[Pixel coordinate polygons]
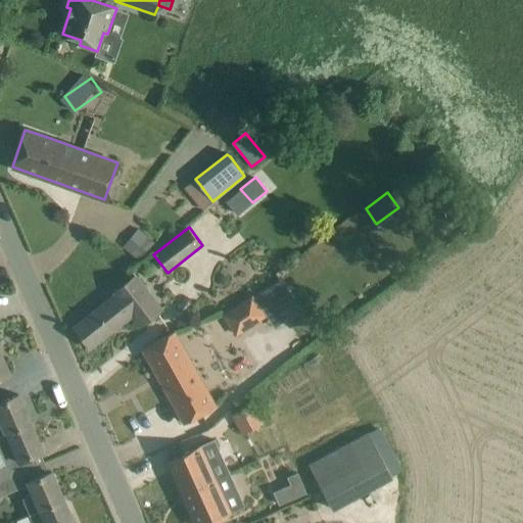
[(153,244),(138,230),(123,245),(138,260),(153,244)]
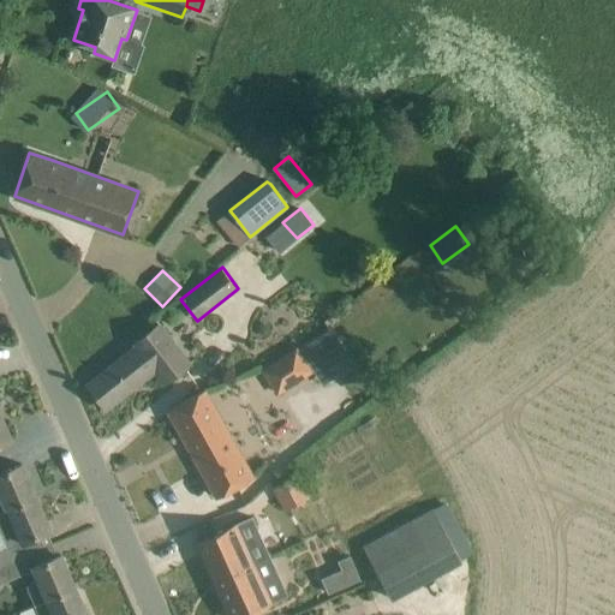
[(159,324),(135,344),(137,346),(88,384),(106,408),(155,370),(165,382),(190,363),(159,324)]
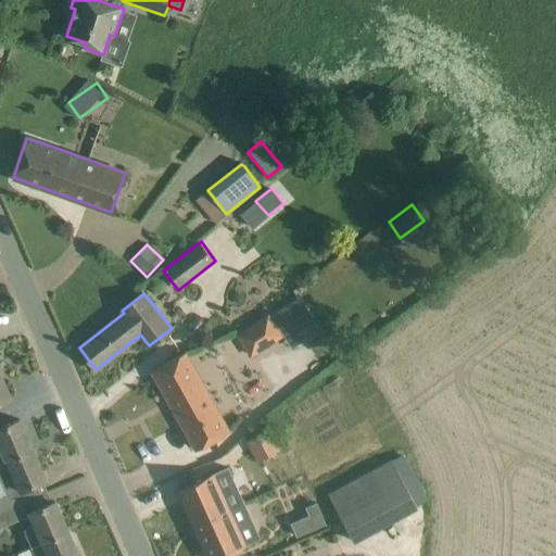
[(287,302),(236,333),(250,356),(281,337),(279,332),(298,320),(287,302)]
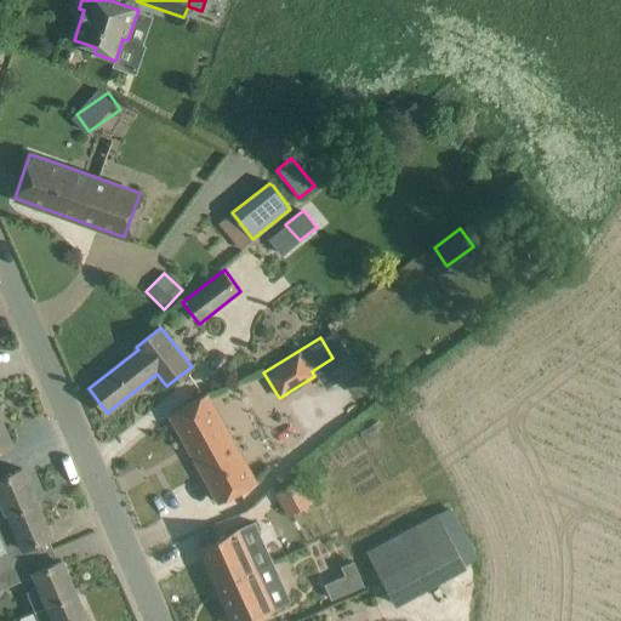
[(205,394),(192,403),(170,414),(220,502),(254,483),(205,394)]
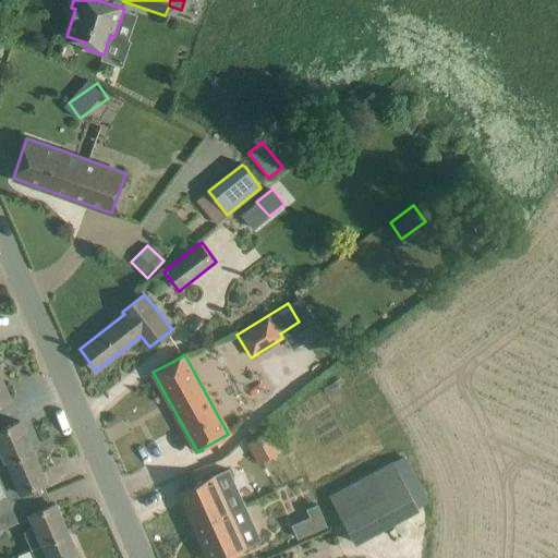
[(0,376),(0,402),(10,399),(0,376)]
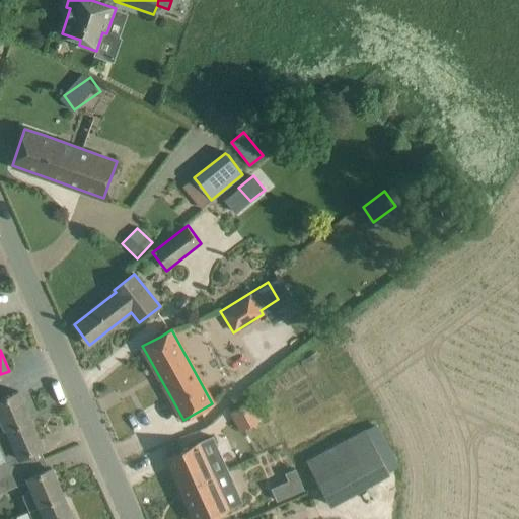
[(0,432),(29,419),(18,391),(0,398),(0,432)]
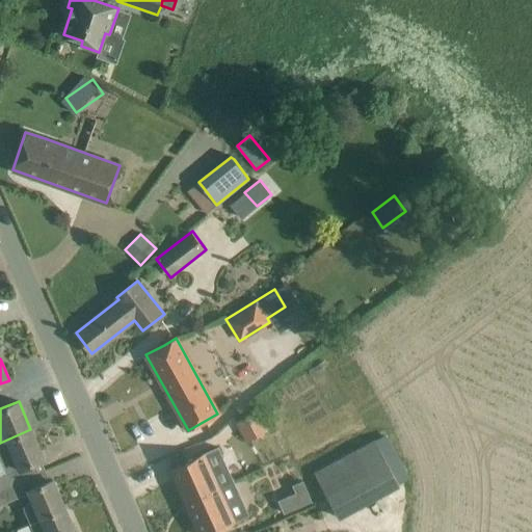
[(257,413),(237,424),(246,441),(266,429),(257,413)]
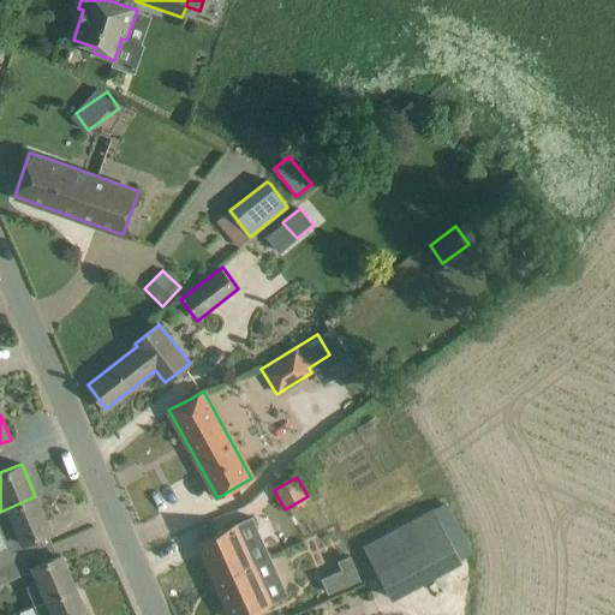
[(49,530),(35,496),(0,512),(0,532),(5,543),(0,544),(0,565),(18,557),(37,549),(33,537),(49,530)]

# Required action
Please copy the entries in full. Leave each image out.

# Exercise output
[(153,244),(138,230),(123,245),(138,260),(153,244)]
[(159,324),(135,344),(137,346),(88,384),(106,408),(155,370),(165,382),(190,363),(159,324)]
[(287,302),(236,333),(250,356),(281,337),(279,332),(298,320),(287,302)]
[(205,394),(192,403),(170,414),(220,502),(254,483),(205,394)]
[(0,376),(0,402),(10,399),(0,376)]
[(0,432),(29,419),(18,391),(0,398),(0,432)]
[(257,413),(237,424),(246,441),(266,429),(257,413)]
[(49,530),(35,496),(0,512),(0,532),(5,543),(0,544),(0,565),(18,557),(37,549),(33,537),(49,530)]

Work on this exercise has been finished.